REQUIREMENT: Please print all of the records that follow with nothing altered.

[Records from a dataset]
::::
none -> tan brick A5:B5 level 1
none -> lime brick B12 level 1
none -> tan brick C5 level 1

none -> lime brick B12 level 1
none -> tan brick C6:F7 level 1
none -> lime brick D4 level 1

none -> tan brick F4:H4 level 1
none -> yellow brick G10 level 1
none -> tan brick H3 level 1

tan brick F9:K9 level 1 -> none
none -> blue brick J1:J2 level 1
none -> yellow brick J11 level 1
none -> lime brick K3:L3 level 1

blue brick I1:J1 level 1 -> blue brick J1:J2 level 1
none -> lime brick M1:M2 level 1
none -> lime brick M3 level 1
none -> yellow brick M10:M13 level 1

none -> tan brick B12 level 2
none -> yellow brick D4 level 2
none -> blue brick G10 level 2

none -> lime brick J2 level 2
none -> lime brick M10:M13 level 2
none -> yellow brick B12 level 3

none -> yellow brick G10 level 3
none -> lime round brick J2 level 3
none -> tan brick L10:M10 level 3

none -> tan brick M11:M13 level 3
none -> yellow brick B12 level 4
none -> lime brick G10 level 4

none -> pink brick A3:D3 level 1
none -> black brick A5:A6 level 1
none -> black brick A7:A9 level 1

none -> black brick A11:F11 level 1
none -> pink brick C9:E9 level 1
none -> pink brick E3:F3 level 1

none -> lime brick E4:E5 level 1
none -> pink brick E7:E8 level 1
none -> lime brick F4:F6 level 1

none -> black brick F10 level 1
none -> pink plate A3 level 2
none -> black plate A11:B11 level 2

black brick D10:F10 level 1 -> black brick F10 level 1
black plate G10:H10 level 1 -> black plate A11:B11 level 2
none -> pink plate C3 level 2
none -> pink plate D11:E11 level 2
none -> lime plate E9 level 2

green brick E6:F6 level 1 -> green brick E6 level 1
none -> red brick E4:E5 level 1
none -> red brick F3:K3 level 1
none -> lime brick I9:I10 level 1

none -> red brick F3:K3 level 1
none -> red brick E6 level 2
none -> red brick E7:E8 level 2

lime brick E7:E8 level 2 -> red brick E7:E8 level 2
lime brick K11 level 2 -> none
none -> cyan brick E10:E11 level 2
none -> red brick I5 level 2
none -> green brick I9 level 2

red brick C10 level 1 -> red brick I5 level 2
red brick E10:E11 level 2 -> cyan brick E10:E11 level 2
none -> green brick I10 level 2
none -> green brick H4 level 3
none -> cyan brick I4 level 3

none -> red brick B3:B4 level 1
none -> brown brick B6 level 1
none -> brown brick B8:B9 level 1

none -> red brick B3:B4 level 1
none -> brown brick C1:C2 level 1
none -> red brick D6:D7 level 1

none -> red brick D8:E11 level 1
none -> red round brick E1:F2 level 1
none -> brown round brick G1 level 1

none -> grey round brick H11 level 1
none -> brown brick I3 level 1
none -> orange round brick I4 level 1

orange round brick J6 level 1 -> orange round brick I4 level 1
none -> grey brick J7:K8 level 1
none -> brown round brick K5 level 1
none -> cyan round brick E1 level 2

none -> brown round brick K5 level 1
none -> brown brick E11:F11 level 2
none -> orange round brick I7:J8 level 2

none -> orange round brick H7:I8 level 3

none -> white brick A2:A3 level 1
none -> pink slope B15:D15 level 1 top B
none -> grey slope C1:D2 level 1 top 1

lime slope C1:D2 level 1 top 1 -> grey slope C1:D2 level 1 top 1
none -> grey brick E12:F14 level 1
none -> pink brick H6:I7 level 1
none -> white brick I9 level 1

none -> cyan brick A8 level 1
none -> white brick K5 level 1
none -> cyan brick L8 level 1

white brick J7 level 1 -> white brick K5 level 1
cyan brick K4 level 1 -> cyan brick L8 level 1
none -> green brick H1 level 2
::::
ANSWER:
none -> tan brick A5:B5 level 1
none -> lime brick B12 level 1
none -> tan brick C5 level 1

none -> lime brick B12 level 1
none -> tan brick C6:F7 level 1
none -> lime brick D4 level 1

none -> tan brick F4:H4 level 1
none -> yellow brick G10 level 1
none -> tan brick H3 level 1

tan brick F9:K9 level 1 -> none
none -> blue brick J1:J2 level 1
none -> yellow brick J11 level 1
none -> lime brick K3:L3 level 1

blue brick I1:J1 level 1 -> blue brick J1:J2 level 1
none -> lime brick M1:M2 level 1
none -> lime brick M3 level 1
none -> yellow brick M10:M13 level 1

none -> tan brick B12 level 2
none -> yellow brick D4 level 2
none -> blue brick G10 level 2

none -> lime brick J2 level 2
none -> lime brick M10:M13 level 2
none -> yellow brick B12 level 3

none -> yellow brick G10 level 3
none -> lime round brick J2 level 3
none -> tan brick L10:M10 level 3

none -> tan brick M11:M13 level 3
none -> yellow brick B12 level 4
none -> lime brick G10 level 4

none -> pink brick A3:D3 level 1
none -> black brick A5:A6 level 1
none -> black brick A7:A9 level 1

none -> black brick A11:F11 level 1
none -> pink brick C9:E9 level 1
none -> pink brick E3:F3 level 1

none -> lime brick E4:E5 level 1
none -> pink brick E7:E8 level 1
none -> lime brick F4:F6 level 1

none -> black brick F10 level 1
none -> pink plate A3 level 2
none -> black plate A11:B11 level 2

black brick D10:F10 level 1 -> black brick F10 level 1
black plate G10:H10 level 1 -> black plate A11:B11 level 2
none -> pink plate C3 level 2
none -> pink plate D11:E11 level 2
none -> lime plate E9 level 2

green brick E6:F6 level 1 -> green brick E6 level 1
none -> red brick E4:E5 level 1
none -> red brick F3:K3 level 1
none -> lime brick I9:I10 level 1

none -> red brick F3:K3 level 1
none -> red brick E6 level 2
none -> red brick E7:E8 level 2

lime brick E7:E8 level 2 -> red brick E7:E8 level 2
lime brick K11 level 2 -> none
none -> cyan brick E10:E11 level 2
none -> red brick I5 level 2
none -> green brick I9 level 2

red brick C10 level 1 -> red brick I5 level 2
red brick E10:E11 level 2 -> cyan brick E10:E11 level 2
none -> green brick I10 level 2
none -> green brick H4 level 3
none -> cyan brick I4 level 3

none -> red brick B3:B4 level 1
none -> brown brick B6 level 1
none -> brown brick B8:B9 level 1

none -> red brick B3:B4 level 1
none -> brown brick C1:C2 level 1
none -> red brick D6:D7 level 1

none -> red brick D8:E11 level 1
none -> red round brick E1:F2 level 1
none -> brown round brick G1 level 1

none -> grey round brick H11 level 1
none -> brown brick I3 level 1
none -> orange round brick I4 level 1

orange round brick J6 level 1 -> orange round brick I4 level 1
none -> grey brick J7:K8 level 1
none -> brown round brick K5 level 1
none -> cyan round brick E1 level 2

none -> brown round brick K5 level 1
none -> brown brick E11:F11 level 2
none -> orange round brick I7:J8 level 2

none -> orange round brick H7:I8 level 3

none -> white brick A2:A3 level 1
none -> pink slope B15:D15 level 1 top B
none -> grey slope C1:D2 level 1 top 1

lime slope C1:D2 level 1 top 1 -> grey slope C1:D2 level 1 top 1
none -> grey brick E12:F14 level 1
none -> pink brick H6:I7 level 1
none -> white brick I9 level 1

none -> cyan brick A8 level 1
none -> white brick K5 level 1
none -> cyan brick L8 level 1

white brick J7 level 1 -> white brick K5 level 1
cyan brick K4 level 1 -> cyan brick L8 level 1
none -> green brick H1 level 2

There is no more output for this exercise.